→ Exercise
From the data below, return the exact lines starting at the line containing "turquoise phone: 12 -> 11" and ending at the line containing "pink bottle: 7 -> 5", both included, and nothing else.

→ Source information

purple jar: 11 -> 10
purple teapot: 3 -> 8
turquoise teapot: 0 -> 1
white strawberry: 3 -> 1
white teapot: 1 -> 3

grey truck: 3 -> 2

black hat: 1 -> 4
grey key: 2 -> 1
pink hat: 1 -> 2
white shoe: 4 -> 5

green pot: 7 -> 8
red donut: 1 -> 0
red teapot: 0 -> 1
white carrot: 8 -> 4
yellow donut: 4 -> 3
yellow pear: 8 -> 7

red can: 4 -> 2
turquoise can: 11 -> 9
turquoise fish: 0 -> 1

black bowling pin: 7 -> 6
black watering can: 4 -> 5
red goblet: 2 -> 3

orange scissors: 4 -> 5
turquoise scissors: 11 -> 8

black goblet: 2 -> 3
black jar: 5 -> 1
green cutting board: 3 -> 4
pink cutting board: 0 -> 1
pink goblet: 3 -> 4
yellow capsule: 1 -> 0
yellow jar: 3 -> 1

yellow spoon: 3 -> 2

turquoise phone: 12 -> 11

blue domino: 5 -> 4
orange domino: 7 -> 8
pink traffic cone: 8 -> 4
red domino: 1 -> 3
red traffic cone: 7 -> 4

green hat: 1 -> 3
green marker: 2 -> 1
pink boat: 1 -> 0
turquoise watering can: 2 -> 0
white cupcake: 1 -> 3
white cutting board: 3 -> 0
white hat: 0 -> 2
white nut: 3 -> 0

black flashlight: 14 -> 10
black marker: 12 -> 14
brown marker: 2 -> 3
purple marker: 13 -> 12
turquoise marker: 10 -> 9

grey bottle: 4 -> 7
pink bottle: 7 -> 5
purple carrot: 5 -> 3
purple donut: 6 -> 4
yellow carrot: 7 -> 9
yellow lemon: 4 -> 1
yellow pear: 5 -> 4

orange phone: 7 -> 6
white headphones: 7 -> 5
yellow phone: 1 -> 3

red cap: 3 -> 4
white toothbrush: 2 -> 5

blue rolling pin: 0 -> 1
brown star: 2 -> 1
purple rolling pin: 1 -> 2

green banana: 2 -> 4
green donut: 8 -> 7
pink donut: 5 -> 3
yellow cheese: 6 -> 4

→ Expected answer
turquoise phone: 12 -> 11

blue domino: 5 -> 4
orange domino: 7 -> 8
pink traffic cone: 8 -> 4
red domino: 1 -> 3
red traffic cone: 7 -> 4

green hat: 1 -> 3
green marker: 2 -> 1
pink boat: 1 -> 0
turquoise watering can: 2 -> 0
white cupcake: 1 -> 3
white cutting board: 3 -> 0
white hat: 0 -> 2
white nut: 3 -> 0

black flashlight: 14 -> 10
black marker: 12 -> 14
brown marker: 2 -> 3
purple marker: 13 -> 12
turquoise marker: 10 -> 9

grey bottle: 4 -> 7
pink bottle: 7 -> 5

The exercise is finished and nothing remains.